• **Activity**: Render the material below as a JSON list of strings with one string per line, omitting blank lines and the pictures.

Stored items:

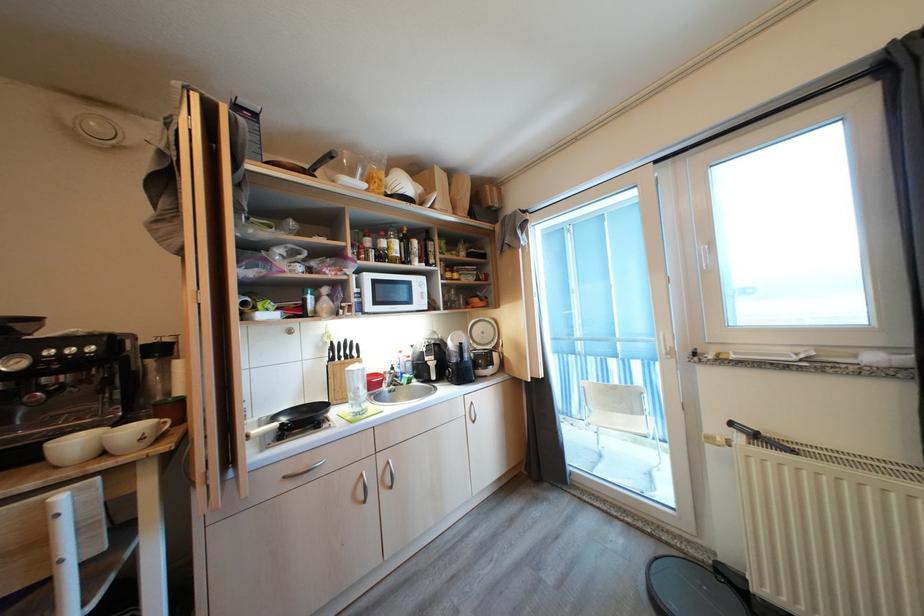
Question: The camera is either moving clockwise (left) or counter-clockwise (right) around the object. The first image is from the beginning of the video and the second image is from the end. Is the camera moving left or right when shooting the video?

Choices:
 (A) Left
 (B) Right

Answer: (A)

• **Answer to this exercise**:
[
  "Question: The camera is either moving clockwise (left) or counter-clockwise (right) around the object. The first image is from the beginning of the video and the second image is from the end. Is the camera moving left or right when shooting the video?",
  "Choices:",
  " (A) Left",
  " (B) Right",
  "Answer: (A)"
]